**YOUR OBJECTIVE**
Reproduce the listing below word for word, starting with its first line and ending after the line that contains "yellow ellipse: moved 4 px right".

-------- EXERCISE INPUT

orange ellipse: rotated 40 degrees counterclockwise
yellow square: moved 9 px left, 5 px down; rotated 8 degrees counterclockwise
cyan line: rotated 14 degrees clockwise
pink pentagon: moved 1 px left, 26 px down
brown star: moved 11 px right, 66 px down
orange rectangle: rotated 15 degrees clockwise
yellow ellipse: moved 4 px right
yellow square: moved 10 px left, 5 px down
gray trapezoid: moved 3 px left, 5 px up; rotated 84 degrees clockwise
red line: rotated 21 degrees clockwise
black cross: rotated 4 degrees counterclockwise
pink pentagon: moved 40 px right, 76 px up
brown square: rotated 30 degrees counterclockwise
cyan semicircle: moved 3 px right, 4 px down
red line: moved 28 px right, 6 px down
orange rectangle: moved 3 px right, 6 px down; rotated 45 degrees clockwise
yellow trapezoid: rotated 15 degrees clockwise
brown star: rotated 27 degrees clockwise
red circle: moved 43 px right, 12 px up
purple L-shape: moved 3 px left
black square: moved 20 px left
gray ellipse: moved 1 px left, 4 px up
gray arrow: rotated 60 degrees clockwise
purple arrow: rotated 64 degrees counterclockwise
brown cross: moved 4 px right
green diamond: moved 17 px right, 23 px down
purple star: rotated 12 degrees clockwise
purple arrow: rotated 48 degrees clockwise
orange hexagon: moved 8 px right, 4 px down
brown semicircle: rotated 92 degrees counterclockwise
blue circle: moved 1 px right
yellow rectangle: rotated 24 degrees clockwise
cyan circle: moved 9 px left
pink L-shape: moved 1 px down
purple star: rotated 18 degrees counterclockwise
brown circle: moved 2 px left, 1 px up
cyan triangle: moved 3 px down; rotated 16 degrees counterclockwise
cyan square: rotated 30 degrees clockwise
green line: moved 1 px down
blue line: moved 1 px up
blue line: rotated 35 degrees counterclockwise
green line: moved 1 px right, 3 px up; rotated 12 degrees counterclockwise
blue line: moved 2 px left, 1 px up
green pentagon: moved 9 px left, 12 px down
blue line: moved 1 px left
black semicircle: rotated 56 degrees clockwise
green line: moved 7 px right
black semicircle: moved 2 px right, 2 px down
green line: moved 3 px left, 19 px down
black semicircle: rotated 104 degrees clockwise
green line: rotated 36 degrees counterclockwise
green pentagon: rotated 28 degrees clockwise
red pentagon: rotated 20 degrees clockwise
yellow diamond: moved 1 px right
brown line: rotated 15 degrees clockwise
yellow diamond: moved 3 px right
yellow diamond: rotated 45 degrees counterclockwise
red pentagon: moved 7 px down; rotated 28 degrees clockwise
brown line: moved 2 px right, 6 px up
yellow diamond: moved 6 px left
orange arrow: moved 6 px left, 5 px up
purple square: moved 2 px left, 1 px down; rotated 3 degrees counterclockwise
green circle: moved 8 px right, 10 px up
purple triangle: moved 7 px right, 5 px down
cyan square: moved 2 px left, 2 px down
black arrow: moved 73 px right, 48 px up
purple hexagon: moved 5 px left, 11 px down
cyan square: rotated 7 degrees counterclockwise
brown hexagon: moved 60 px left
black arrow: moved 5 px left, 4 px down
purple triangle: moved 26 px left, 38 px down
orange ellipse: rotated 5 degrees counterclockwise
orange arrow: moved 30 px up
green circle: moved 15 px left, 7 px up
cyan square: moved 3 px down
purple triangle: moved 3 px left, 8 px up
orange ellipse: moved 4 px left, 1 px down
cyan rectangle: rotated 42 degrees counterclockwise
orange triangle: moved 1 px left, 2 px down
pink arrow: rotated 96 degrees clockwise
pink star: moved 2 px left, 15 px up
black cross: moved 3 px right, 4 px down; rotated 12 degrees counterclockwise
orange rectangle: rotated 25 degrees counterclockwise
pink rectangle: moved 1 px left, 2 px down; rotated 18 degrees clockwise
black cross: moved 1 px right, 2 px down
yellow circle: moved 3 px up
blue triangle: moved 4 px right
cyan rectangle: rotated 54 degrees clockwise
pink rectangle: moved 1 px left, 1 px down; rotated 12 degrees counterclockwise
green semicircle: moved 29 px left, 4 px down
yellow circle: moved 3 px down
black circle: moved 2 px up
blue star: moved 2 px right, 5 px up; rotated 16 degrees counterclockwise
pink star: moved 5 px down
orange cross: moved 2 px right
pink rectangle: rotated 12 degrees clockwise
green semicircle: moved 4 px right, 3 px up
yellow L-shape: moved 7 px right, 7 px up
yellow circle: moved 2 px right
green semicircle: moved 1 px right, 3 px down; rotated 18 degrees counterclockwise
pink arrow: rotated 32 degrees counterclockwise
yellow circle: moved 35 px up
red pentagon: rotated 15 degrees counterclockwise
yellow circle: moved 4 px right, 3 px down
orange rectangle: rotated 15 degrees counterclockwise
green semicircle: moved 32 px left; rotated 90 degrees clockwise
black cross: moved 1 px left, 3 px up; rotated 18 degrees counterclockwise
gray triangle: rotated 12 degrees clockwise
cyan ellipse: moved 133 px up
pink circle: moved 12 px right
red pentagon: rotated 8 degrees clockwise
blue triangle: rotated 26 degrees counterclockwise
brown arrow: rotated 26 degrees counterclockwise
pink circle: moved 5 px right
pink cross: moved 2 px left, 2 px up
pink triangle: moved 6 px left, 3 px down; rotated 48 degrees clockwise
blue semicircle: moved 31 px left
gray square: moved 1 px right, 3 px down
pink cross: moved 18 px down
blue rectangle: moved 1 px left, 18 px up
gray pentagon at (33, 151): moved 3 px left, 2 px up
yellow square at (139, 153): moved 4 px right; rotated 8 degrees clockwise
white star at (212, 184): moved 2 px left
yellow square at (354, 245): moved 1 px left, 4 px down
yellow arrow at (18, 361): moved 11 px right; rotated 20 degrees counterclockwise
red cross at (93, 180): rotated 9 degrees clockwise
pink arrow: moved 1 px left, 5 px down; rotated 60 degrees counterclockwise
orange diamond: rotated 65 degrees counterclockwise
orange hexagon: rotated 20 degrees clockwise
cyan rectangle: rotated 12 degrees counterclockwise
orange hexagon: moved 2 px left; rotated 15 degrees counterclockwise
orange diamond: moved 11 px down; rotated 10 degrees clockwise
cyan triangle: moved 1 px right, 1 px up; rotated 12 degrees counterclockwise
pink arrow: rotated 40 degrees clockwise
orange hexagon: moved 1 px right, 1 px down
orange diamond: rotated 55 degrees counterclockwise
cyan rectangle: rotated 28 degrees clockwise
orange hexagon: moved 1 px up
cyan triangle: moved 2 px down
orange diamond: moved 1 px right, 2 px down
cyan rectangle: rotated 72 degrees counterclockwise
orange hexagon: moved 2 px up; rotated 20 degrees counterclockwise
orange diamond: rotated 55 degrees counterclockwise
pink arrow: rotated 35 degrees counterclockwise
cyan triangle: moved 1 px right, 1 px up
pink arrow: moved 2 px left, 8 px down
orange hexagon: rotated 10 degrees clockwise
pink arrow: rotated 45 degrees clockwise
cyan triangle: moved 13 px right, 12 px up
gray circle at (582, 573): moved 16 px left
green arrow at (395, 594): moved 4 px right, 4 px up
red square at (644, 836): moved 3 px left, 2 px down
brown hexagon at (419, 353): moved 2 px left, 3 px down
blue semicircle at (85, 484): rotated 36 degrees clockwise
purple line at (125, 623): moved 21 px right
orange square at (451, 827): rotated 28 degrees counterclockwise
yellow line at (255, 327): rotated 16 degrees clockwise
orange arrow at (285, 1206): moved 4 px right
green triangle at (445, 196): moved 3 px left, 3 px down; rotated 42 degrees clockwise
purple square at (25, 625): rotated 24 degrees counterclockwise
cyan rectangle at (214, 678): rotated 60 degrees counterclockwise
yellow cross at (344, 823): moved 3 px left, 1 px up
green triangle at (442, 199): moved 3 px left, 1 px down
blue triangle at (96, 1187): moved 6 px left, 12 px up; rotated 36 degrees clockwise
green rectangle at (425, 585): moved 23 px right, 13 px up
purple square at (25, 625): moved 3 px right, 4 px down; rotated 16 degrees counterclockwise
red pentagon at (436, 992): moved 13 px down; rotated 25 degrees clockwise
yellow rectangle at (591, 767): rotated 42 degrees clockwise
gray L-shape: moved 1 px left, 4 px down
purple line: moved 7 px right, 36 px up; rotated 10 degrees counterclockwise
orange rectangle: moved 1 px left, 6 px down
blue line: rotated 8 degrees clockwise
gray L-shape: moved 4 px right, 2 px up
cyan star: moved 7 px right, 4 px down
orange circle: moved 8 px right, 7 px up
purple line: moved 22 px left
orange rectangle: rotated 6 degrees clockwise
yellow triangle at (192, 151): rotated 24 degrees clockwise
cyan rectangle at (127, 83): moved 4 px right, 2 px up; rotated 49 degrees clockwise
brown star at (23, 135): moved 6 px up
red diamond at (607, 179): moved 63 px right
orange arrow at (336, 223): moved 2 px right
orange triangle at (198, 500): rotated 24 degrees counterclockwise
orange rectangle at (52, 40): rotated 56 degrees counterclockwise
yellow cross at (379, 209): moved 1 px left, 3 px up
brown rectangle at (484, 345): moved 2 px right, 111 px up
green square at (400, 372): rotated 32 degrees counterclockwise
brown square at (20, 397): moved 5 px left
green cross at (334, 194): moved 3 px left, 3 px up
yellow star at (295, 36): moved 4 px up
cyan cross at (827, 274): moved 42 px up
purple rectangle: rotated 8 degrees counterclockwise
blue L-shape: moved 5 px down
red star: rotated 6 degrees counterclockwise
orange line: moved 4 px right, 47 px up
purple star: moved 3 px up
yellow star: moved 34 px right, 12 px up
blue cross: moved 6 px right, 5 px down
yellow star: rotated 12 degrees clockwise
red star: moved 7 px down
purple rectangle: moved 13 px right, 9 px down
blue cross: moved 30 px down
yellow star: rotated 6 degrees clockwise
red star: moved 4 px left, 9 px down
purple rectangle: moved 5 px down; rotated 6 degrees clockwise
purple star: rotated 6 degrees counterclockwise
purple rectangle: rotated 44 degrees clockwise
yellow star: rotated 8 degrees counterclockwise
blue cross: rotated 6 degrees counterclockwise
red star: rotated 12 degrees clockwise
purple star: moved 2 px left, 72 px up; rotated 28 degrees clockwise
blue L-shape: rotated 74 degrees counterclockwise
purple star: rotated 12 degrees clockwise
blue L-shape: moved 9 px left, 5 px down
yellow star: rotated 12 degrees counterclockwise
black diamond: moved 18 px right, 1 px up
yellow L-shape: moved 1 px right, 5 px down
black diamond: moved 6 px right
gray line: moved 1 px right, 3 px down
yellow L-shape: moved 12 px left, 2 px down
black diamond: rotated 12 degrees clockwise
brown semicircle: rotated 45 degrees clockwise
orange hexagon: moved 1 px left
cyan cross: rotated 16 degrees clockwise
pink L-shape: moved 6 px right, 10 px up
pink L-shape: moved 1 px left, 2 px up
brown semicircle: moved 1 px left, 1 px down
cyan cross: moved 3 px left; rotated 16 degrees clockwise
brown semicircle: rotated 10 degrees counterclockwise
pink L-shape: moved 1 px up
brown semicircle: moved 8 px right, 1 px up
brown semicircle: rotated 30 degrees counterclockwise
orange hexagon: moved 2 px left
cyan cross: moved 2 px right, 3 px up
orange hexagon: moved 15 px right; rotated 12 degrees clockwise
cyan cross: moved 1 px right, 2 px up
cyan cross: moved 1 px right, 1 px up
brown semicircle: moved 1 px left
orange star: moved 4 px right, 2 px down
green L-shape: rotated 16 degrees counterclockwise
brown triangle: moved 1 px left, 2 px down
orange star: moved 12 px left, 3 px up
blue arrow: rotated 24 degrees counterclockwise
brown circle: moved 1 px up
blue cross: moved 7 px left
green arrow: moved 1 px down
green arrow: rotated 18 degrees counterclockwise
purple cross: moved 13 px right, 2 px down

----------------

**FINAL RESULT**
orange ellipse: rotated 40 degrees counterclockwise
yellow square: moved 9 px left, 5 px down; rotated 8 degrees counterclockwise
cyan line: rotated 14 degrees clockwise
pink pentagon: moved 1 px left, 26 px down
brown star: moved 11 px right, 66 px down
orange rectangle: rotated 15 degrees clockwise
yellow ellipse: moved 4 px right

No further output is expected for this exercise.